▶ [Problem to work on]
Although the entries contain pictures, your copy should hold only their exact text.

▶ [Data extracts]
____

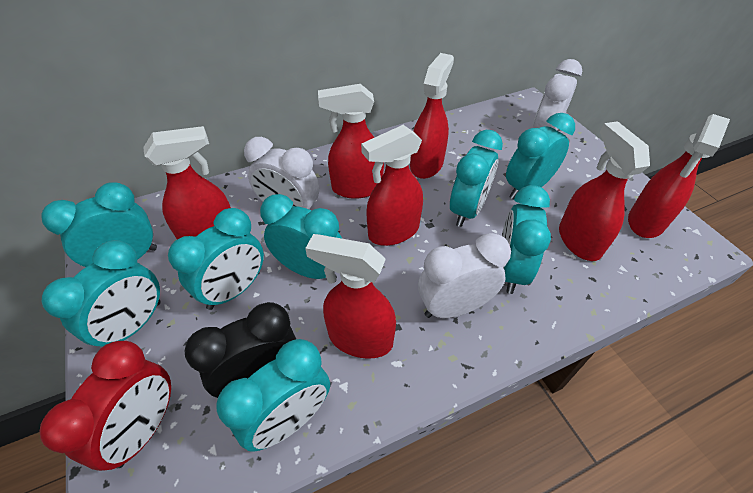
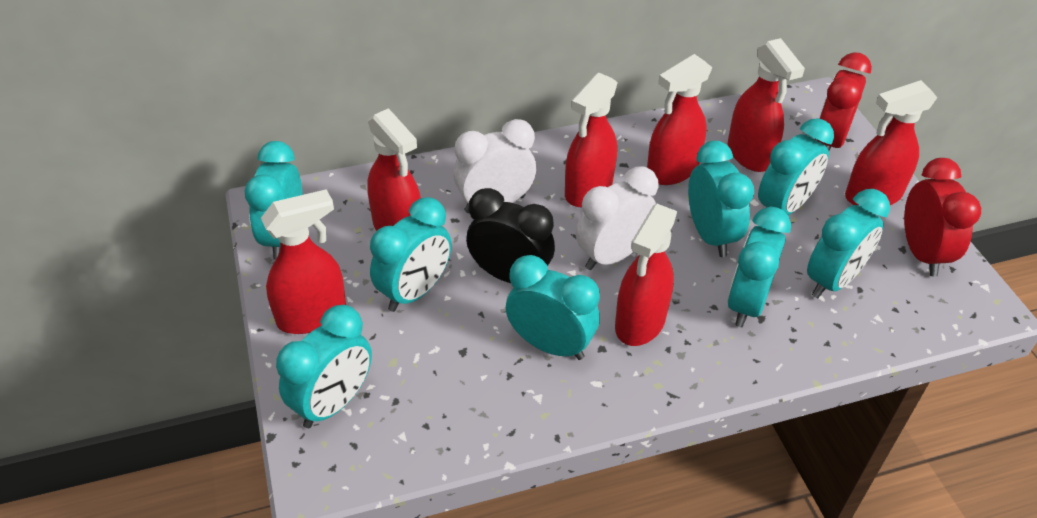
red clock: 1 -> 2
white clock: 3 -> 2

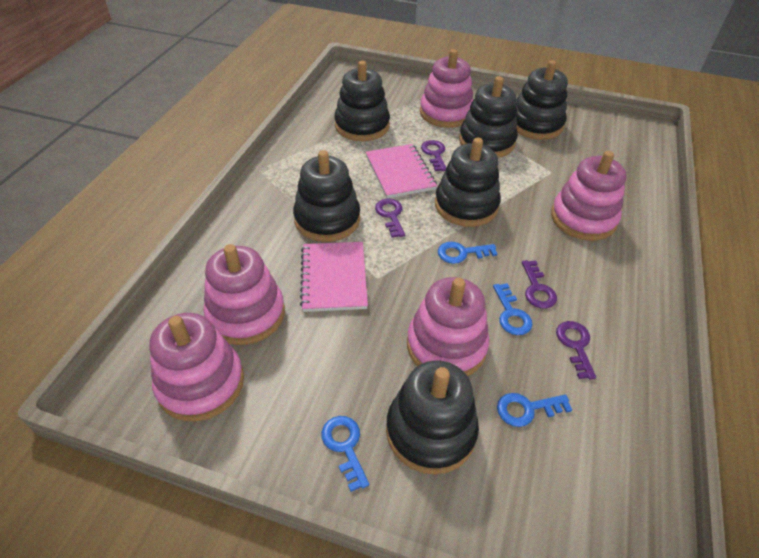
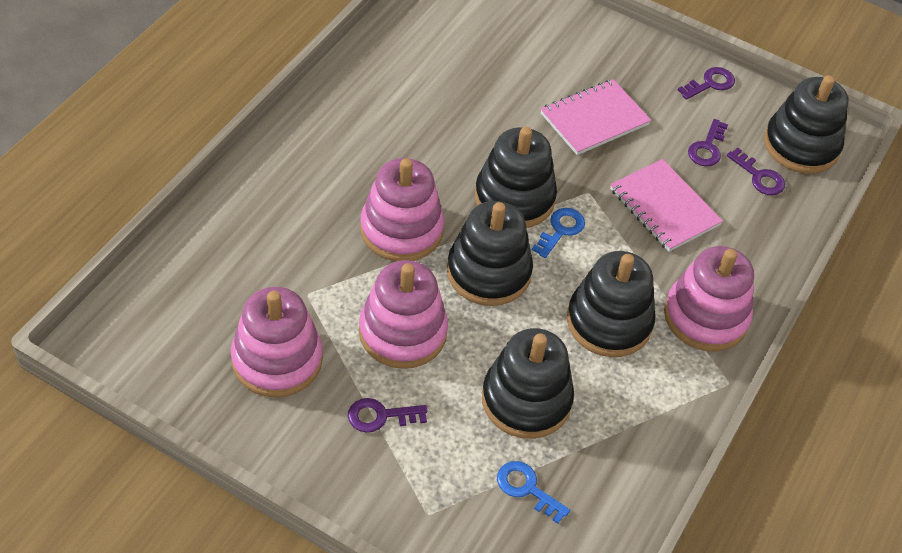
black stacking toy: 6 -> 5
blue key: 4 -> 2
pink stacking toy: 5 -> 4

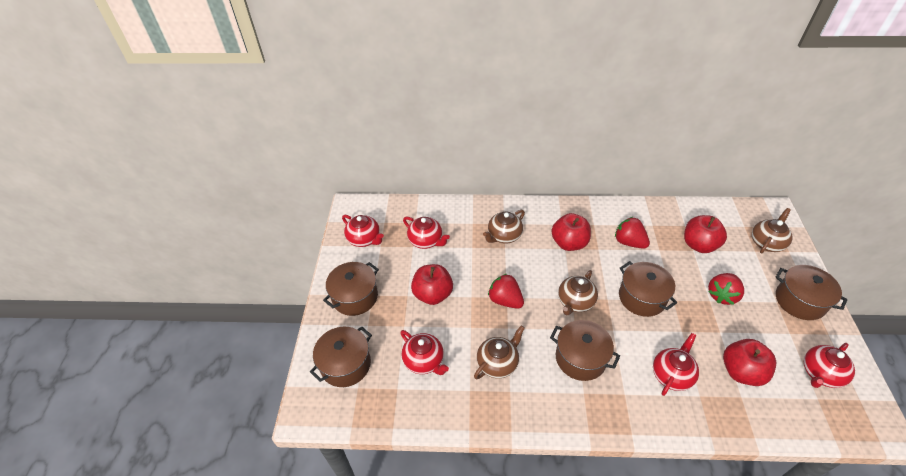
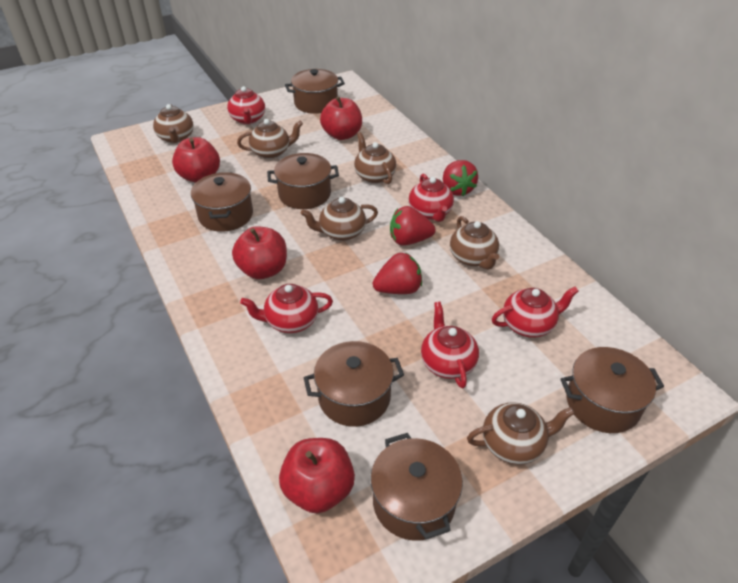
brown pot: 5 -> 6
brown teapot: 4 -> 6

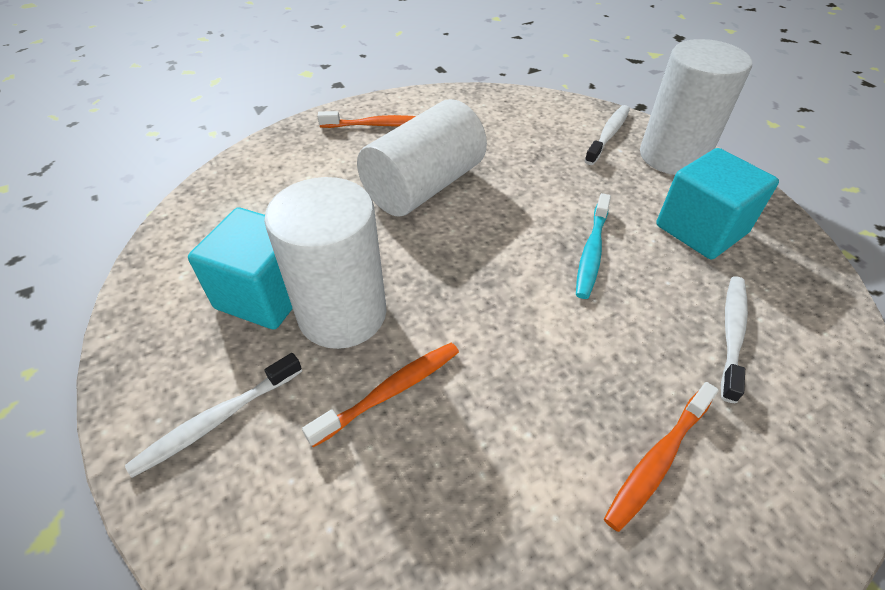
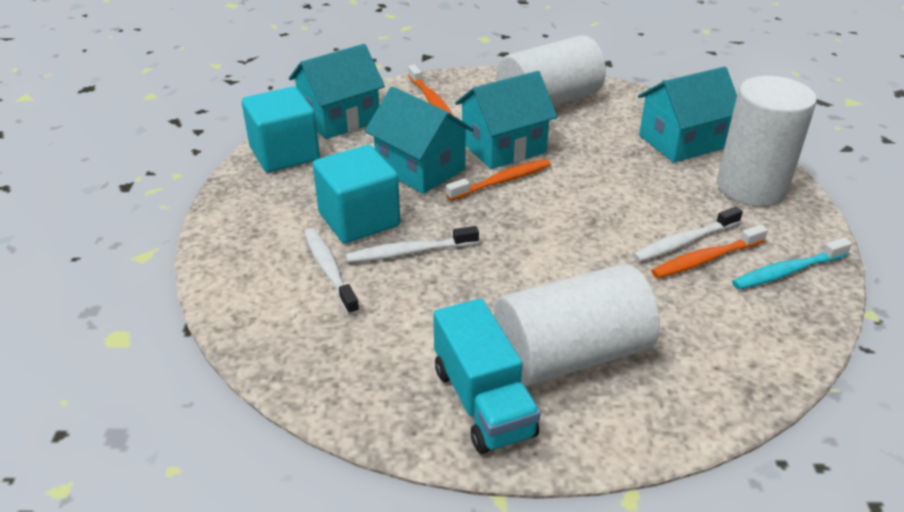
turquoise house: 0 -> 4
turquoise truck: 0 -> 1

____

▶ [Answer box]
red clock: 1 -> 2
white clock: 3 -> 2

black stacking toy: 6 -> 5
blue key: 4 -> 2
pink stacking toy: 5 -> 4

brown pot: 5 -> 6
brown teapot: 4 -> 6

turquoise house: 0 -> 4
turquoise truck: 0 -> 1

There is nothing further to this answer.